[EXERCISE DIRECTIONS]:
Wherever the listing has a line with the string "right", copy that line out.

[EXERCISE INPUTS]:
━━━

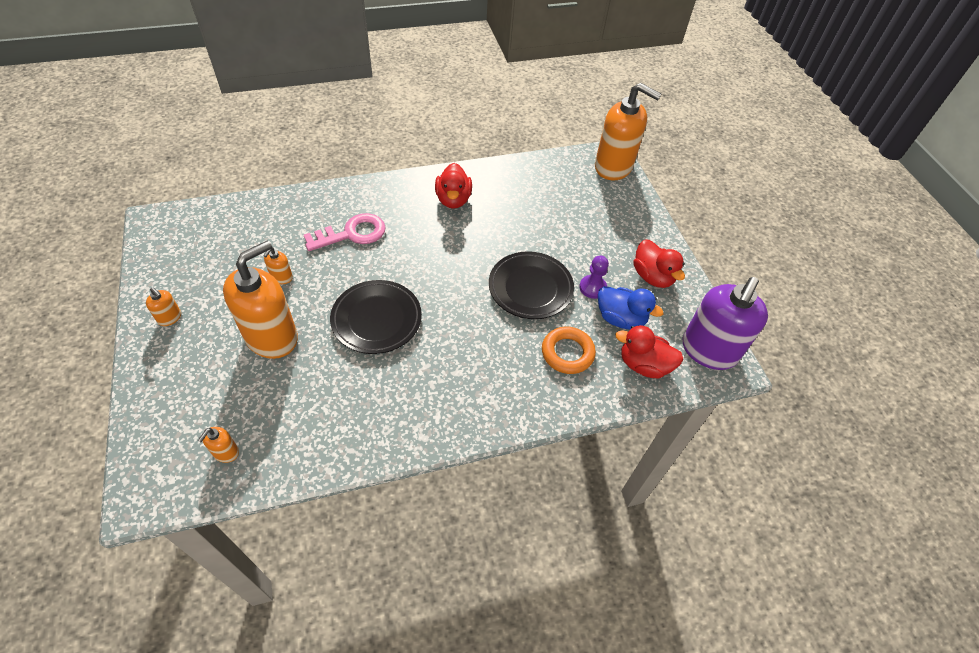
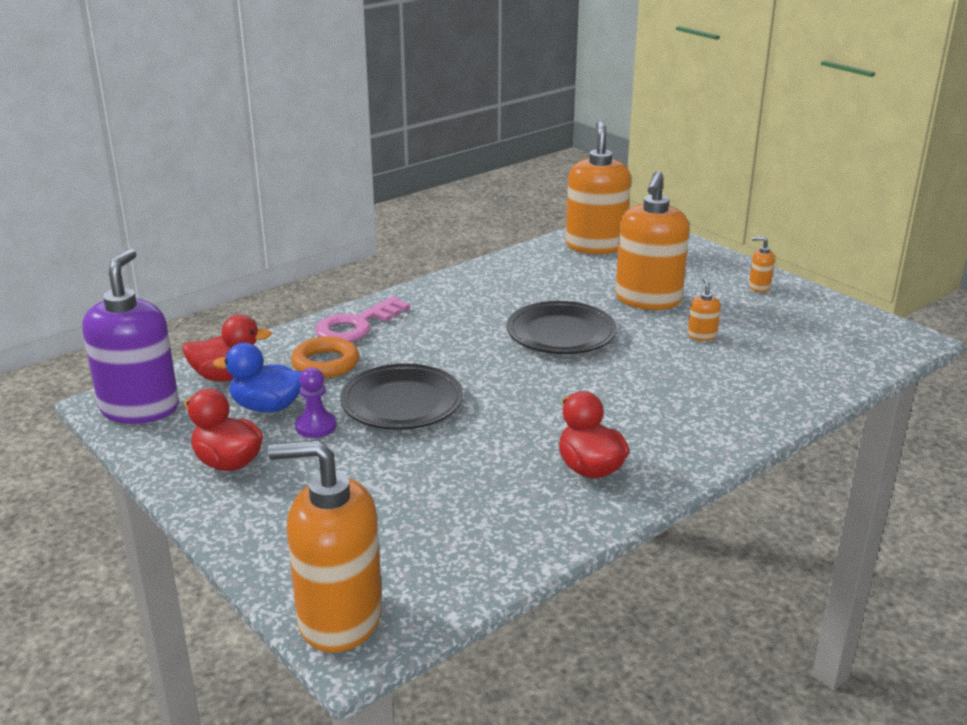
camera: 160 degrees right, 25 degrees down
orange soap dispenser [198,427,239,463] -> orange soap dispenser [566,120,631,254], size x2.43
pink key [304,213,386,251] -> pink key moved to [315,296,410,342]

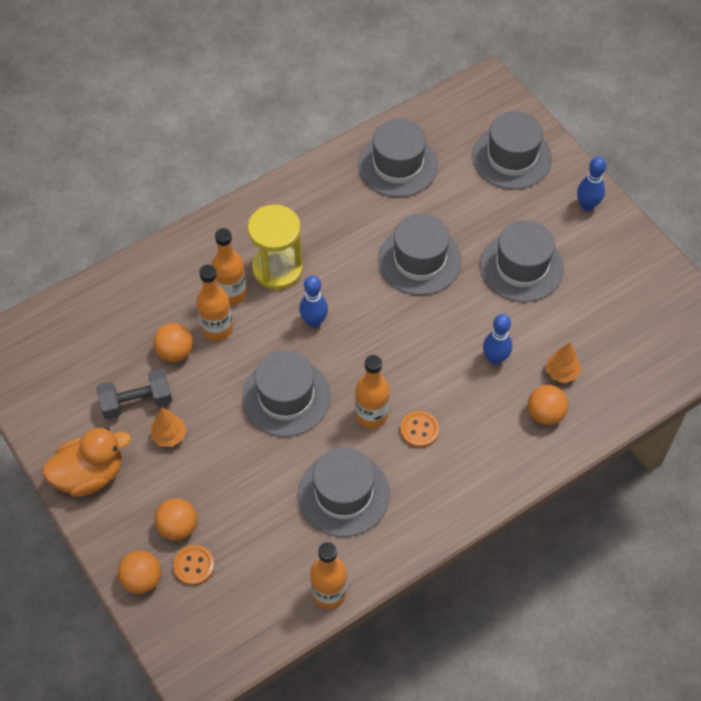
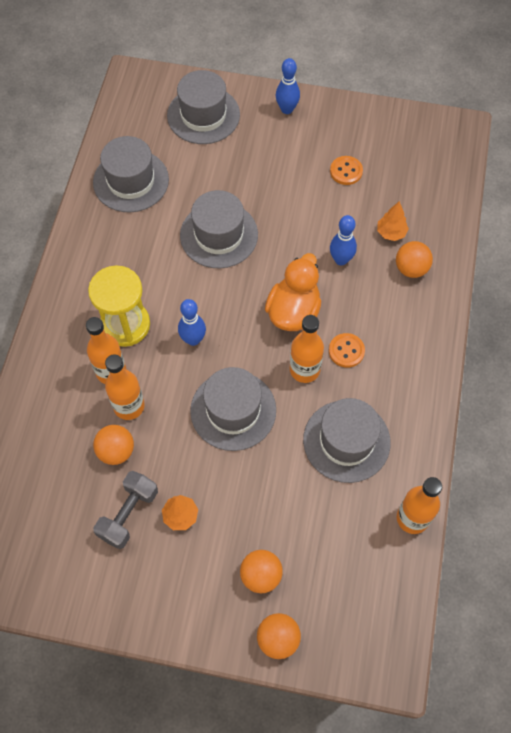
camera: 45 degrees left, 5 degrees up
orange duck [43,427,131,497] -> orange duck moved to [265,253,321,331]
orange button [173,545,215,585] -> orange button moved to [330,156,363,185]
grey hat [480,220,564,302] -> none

━━━

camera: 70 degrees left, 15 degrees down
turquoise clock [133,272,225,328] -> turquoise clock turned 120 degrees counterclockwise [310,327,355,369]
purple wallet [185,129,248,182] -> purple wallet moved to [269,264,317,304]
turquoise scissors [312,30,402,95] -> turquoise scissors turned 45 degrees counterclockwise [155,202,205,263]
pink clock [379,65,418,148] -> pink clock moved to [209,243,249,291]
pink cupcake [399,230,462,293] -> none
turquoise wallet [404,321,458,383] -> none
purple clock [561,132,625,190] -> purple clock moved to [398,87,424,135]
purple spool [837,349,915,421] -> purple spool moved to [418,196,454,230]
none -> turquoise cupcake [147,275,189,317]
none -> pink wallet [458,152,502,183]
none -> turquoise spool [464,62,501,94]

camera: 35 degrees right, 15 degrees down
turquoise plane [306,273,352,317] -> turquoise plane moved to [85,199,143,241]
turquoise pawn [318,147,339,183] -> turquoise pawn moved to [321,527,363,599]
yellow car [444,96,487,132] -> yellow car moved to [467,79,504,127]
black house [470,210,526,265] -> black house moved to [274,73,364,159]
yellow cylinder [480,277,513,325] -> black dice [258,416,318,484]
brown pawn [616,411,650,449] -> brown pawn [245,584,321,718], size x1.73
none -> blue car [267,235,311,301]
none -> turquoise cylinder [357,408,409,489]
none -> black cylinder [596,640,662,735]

━━━

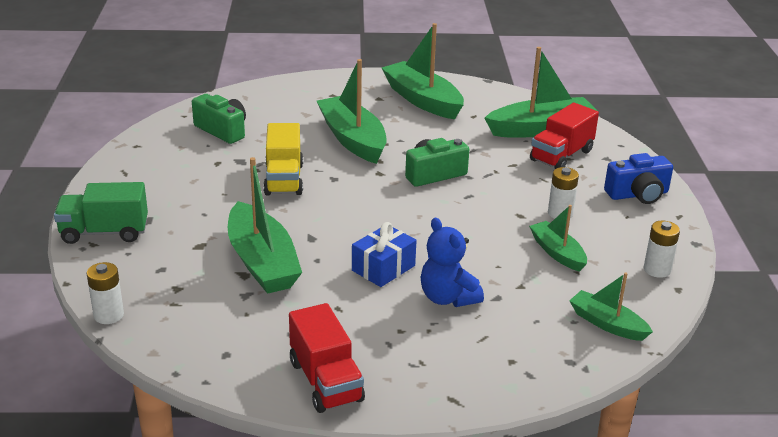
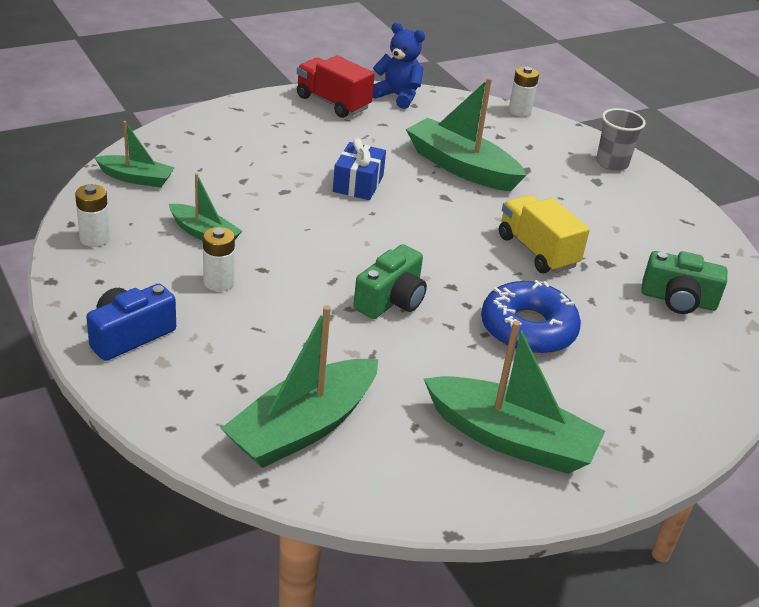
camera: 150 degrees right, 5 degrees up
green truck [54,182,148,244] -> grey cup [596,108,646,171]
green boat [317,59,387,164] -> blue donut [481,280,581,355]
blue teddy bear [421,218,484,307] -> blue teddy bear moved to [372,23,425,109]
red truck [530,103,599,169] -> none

━━━

[ANSWER SPACE]:
camera: 160 degrees right, 25 degrees down
camera: 35 degrees right, 15 degrees down
camera: 150 degrees right, 5 degrees up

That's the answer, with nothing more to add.